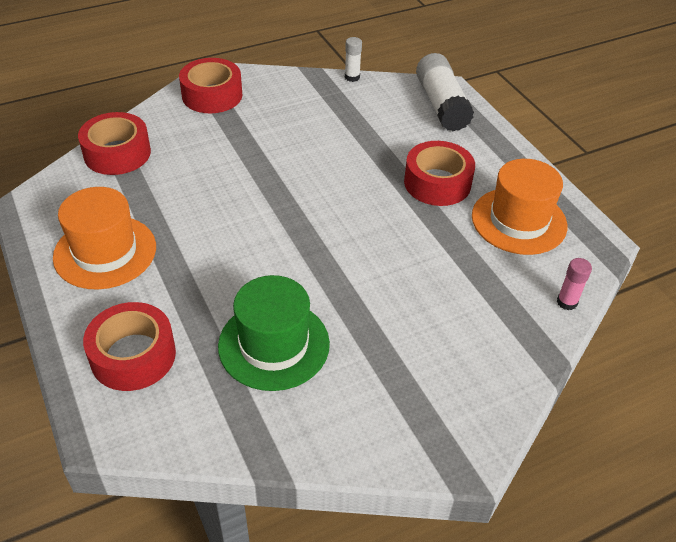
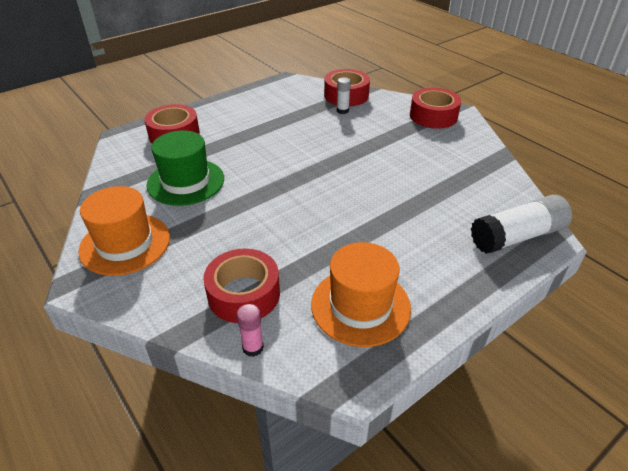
camera: 80 degrees right, 5 degrees down
(105, 252) = (255, 110): orange hat -> orange hat (125, 244)
(352, 77) = (514, 176): white glue stick -> white glue stick (342, 111)
(437, 183) = (390, 243): red tape -> red tape (244, 294)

_WHAT NEEDS TO BE DONE_. The material above is to be transcribed exactly, with all pictures omitted.

_EXERCISE RESPONSE_.
camera: 80 degrees right, 5 degrees down
(105, 252) = (255, 110): orange hat -> orange hat (125, 244)
(352, 77) = (514, 176): white glue stick -> white glue stick (342, 111)
(437, 183) = (390, 243): red tape -> red tape (244, 294)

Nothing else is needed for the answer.